> Exercise inputs:
= = = = = = =

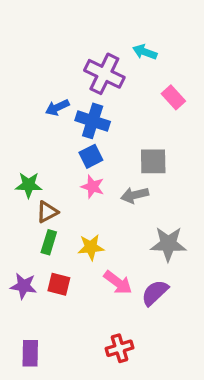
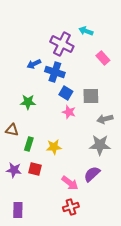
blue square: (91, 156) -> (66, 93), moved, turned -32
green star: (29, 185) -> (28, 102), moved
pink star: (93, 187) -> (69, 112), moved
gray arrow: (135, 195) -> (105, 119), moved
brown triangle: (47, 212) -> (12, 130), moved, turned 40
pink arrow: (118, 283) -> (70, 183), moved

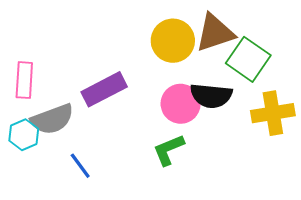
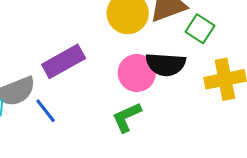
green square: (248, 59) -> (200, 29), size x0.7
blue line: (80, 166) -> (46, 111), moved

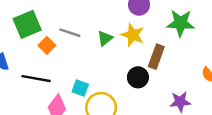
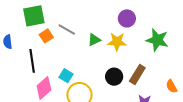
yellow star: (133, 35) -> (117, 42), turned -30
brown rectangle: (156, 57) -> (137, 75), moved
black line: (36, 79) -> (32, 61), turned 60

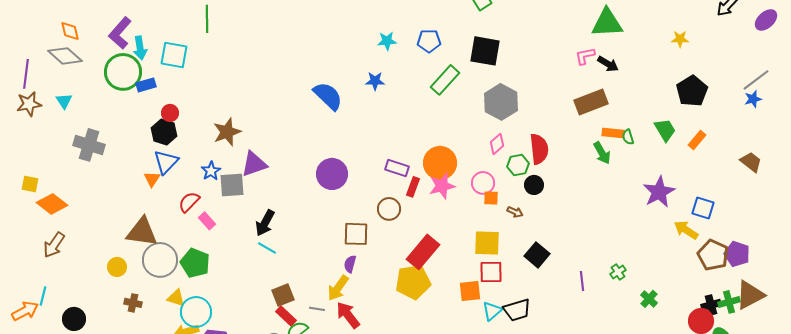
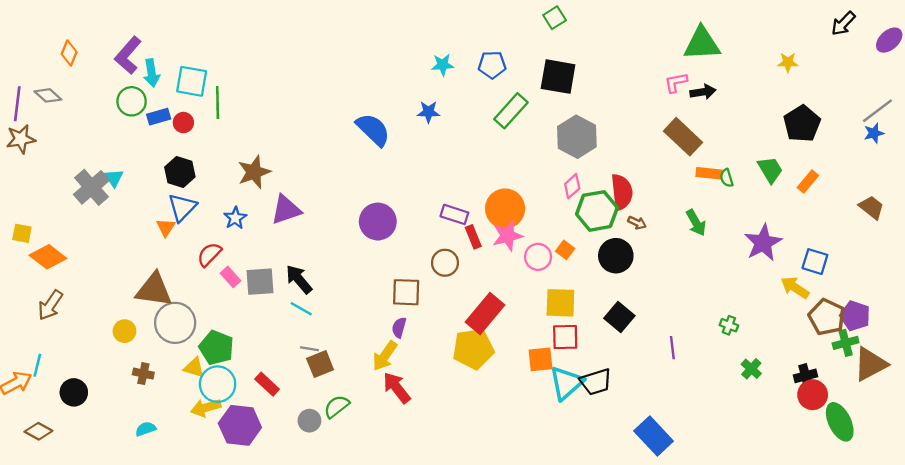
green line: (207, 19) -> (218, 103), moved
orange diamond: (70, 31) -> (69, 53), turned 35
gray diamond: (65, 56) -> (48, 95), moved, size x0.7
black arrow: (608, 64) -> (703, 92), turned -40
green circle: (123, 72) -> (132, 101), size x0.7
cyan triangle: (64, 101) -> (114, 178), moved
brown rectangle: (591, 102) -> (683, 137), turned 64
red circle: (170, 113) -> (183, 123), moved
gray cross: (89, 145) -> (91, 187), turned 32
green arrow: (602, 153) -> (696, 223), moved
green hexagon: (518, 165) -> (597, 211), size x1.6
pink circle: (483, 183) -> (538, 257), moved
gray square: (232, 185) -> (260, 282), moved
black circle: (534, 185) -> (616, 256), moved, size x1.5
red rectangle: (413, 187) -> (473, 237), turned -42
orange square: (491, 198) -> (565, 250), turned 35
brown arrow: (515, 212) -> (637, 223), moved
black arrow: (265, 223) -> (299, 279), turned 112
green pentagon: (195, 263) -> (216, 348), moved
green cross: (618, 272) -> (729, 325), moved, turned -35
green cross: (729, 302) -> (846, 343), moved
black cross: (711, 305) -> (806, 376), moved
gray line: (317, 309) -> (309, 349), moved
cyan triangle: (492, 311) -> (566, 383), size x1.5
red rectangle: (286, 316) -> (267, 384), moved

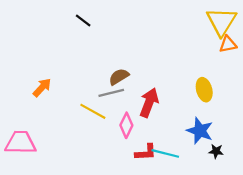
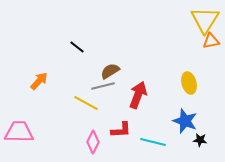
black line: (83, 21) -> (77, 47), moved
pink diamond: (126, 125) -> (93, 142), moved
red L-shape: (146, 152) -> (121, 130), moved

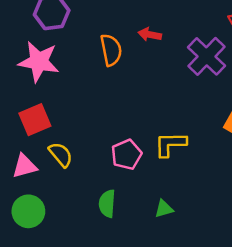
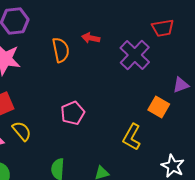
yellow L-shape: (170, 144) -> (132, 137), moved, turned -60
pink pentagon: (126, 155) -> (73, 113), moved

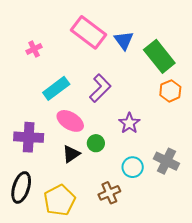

= = = = = = =

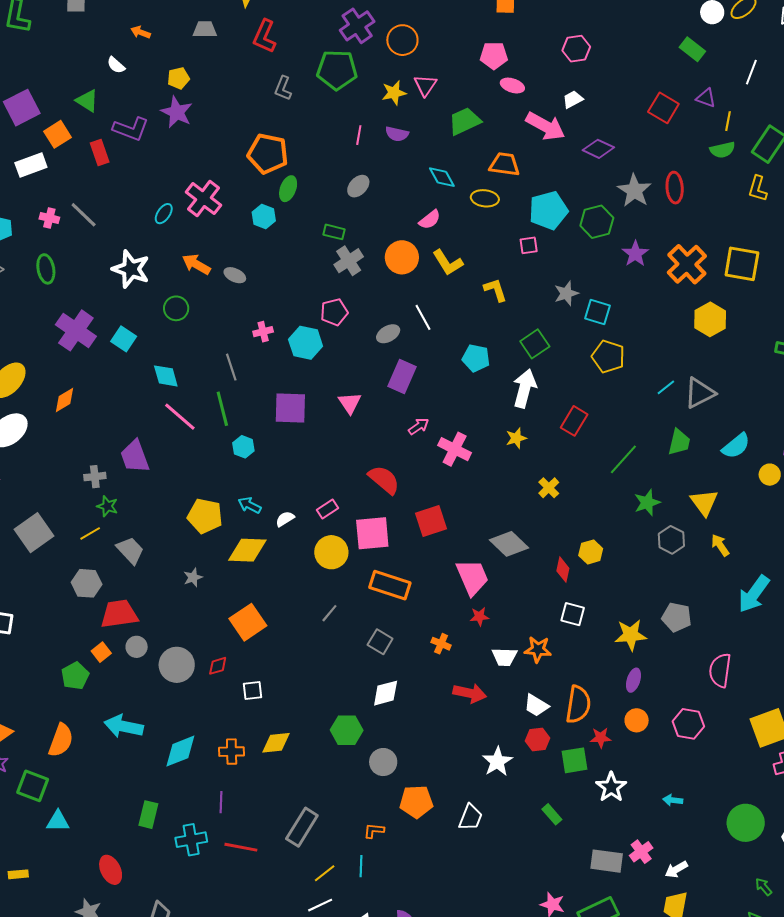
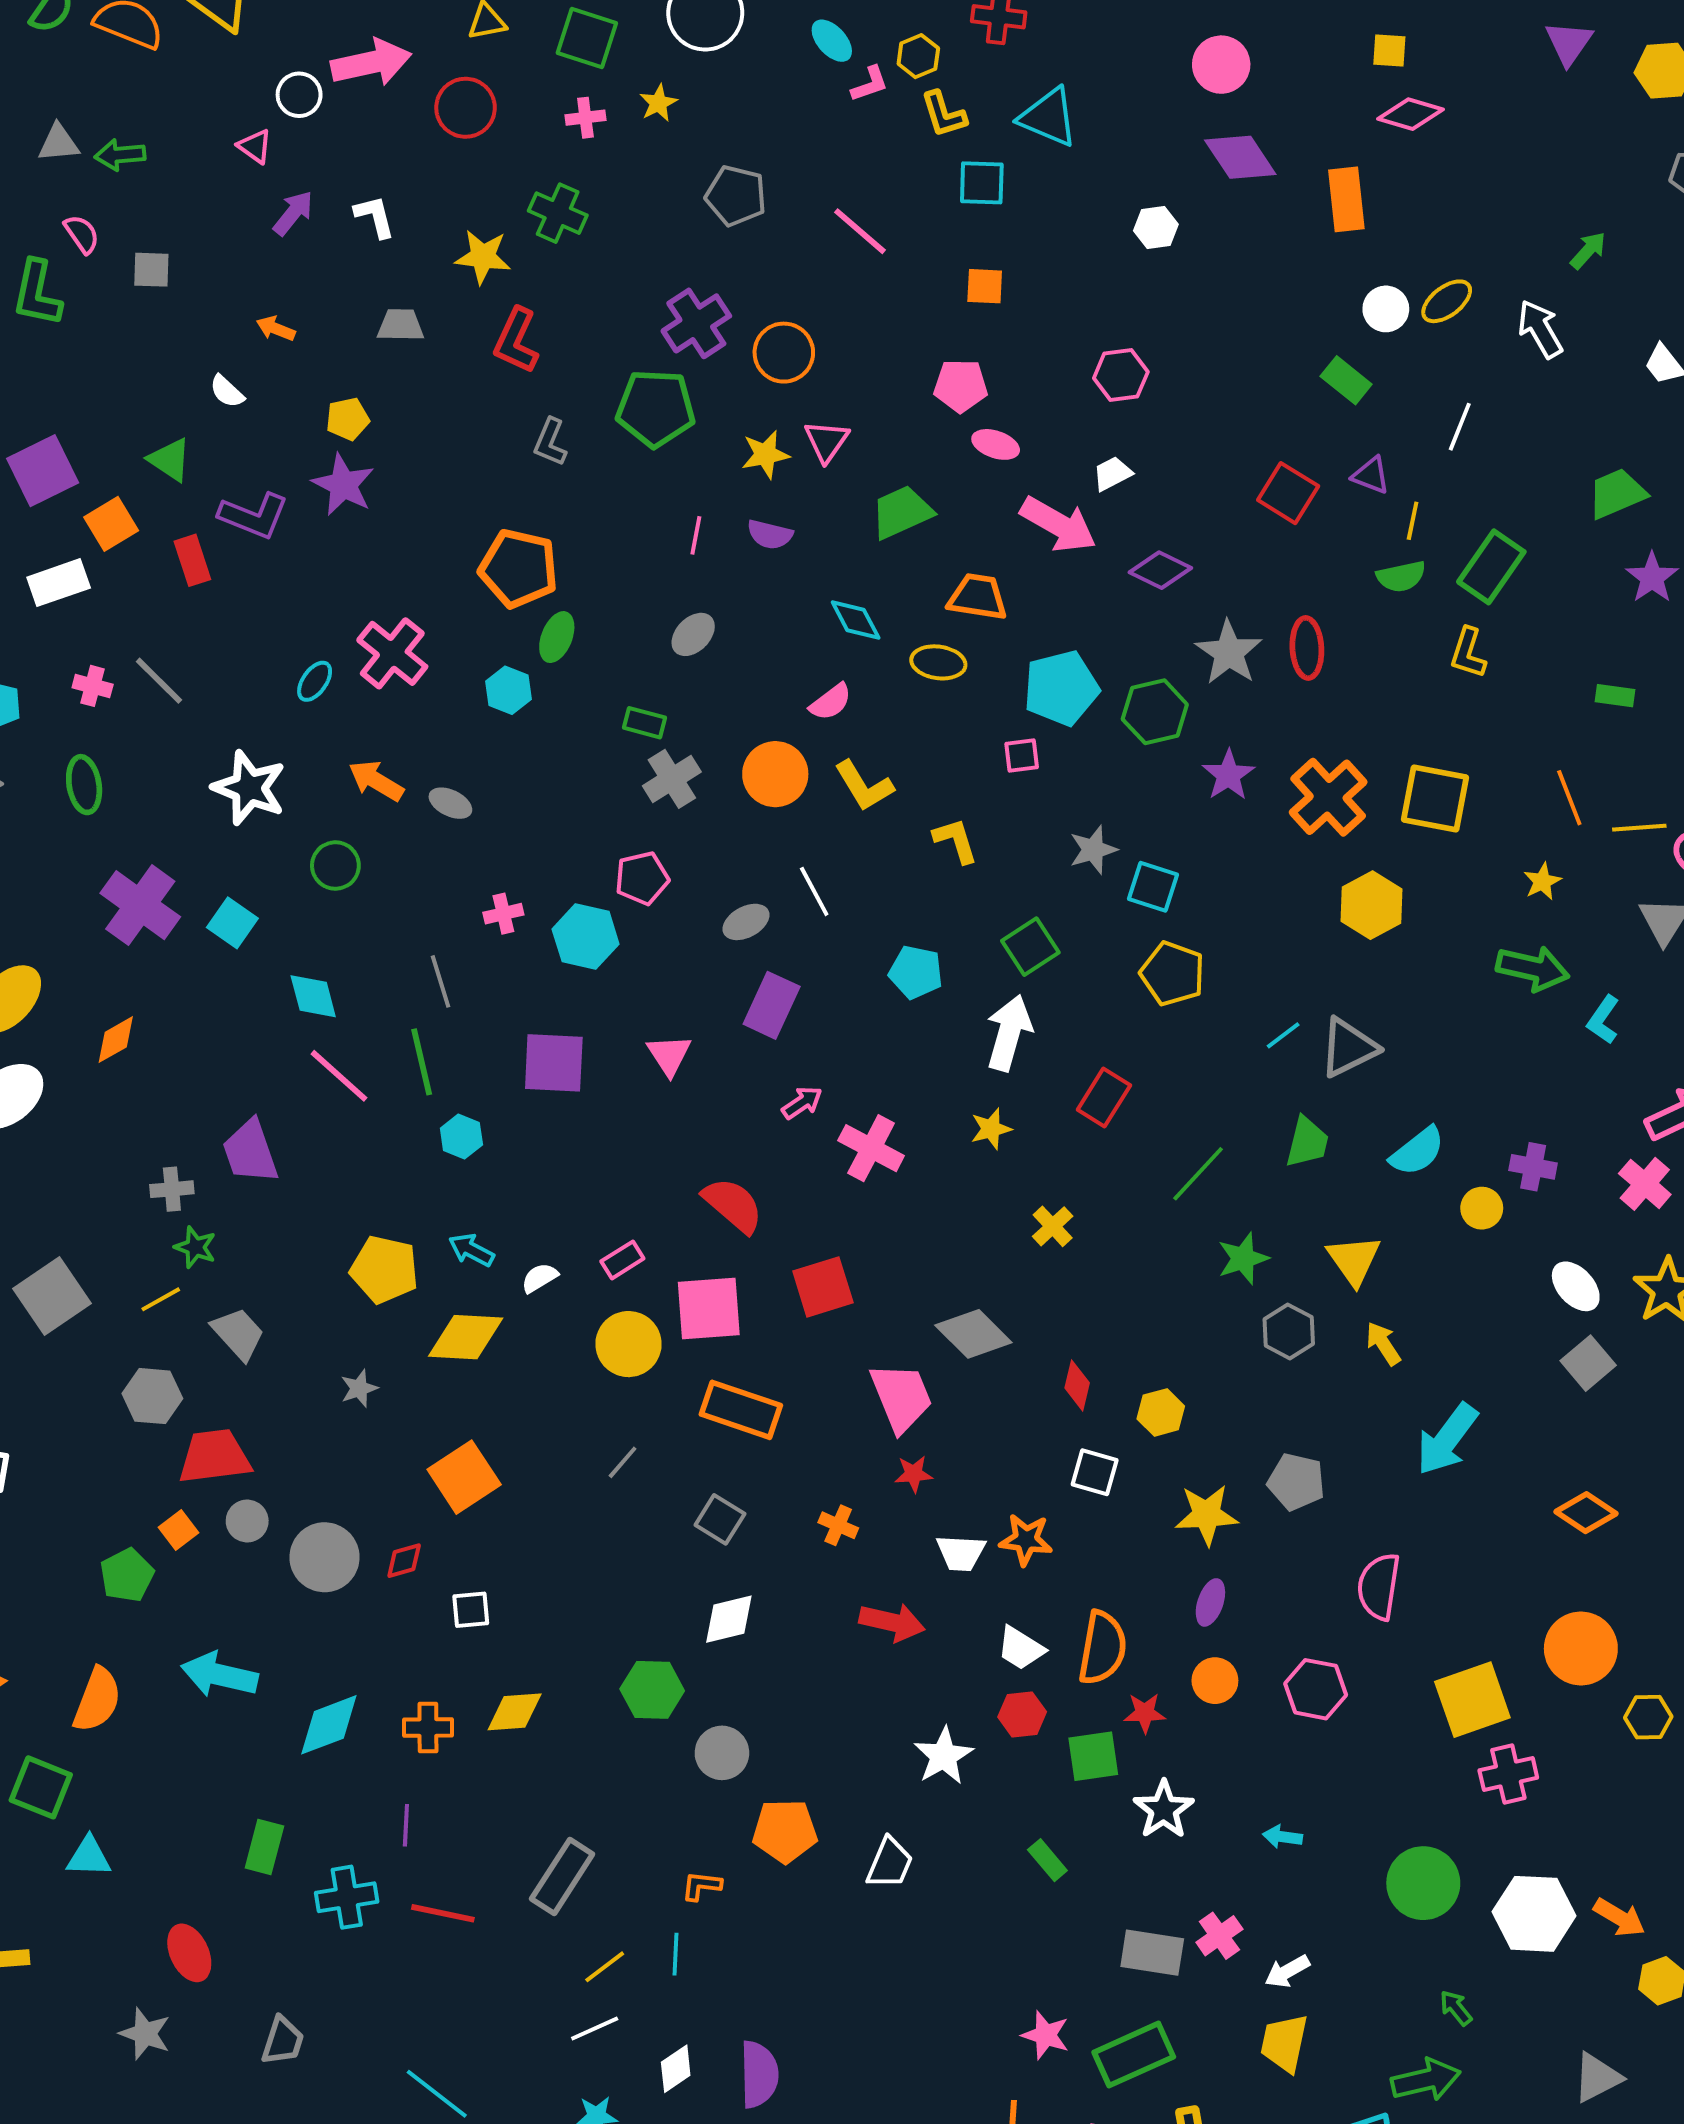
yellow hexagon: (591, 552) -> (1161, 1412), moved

= = = = = = =

> Exercise details: Reproduce exactly the lines of the data above that run from the line with "black circle: (534, 185)" down to the line with "pink pentagon: (126, 155) -> (73, 113), moved", both ends included. Pictures do not belong in the copy.

> Answer for the task:
black circle: (534, 185) -> (616, 256), moved, size x1.5
red rectangle: (413, 187) -> (473, 237), turned -42
orange square: (491, 198) -> (565, 250), turned 35
brown arrow: (515, 212) -> (637, 223), moved
black arrow: (265, 223) -> (299, 279), turned 112
green pentagon: (195, 263) -> (216, 348), moved
green cross: (618, 272) -> (729, 325), moved, turned -35
green cross: (729, 302) -> (846, 343), moved
black cross: (711, 305) -> (806, 376), moved
gray line: (317, 309) -> (309, 349), moved
cyan triangle: (492, 311) -> (566, 383), size x1.5
red rectangle: (286, 316) -> (267, 384), moved

black line: (83, 21) -> (77, 47), moved
pink diamond: (126, 125) -> (93, 142), moved
red L-shape: (146, 152) -> (121, 130), moved

yellow L-shape: (170, 144) -> (132, 137), moved, turned -60
pink pentagon: (126, 155) -> (73, 113), moved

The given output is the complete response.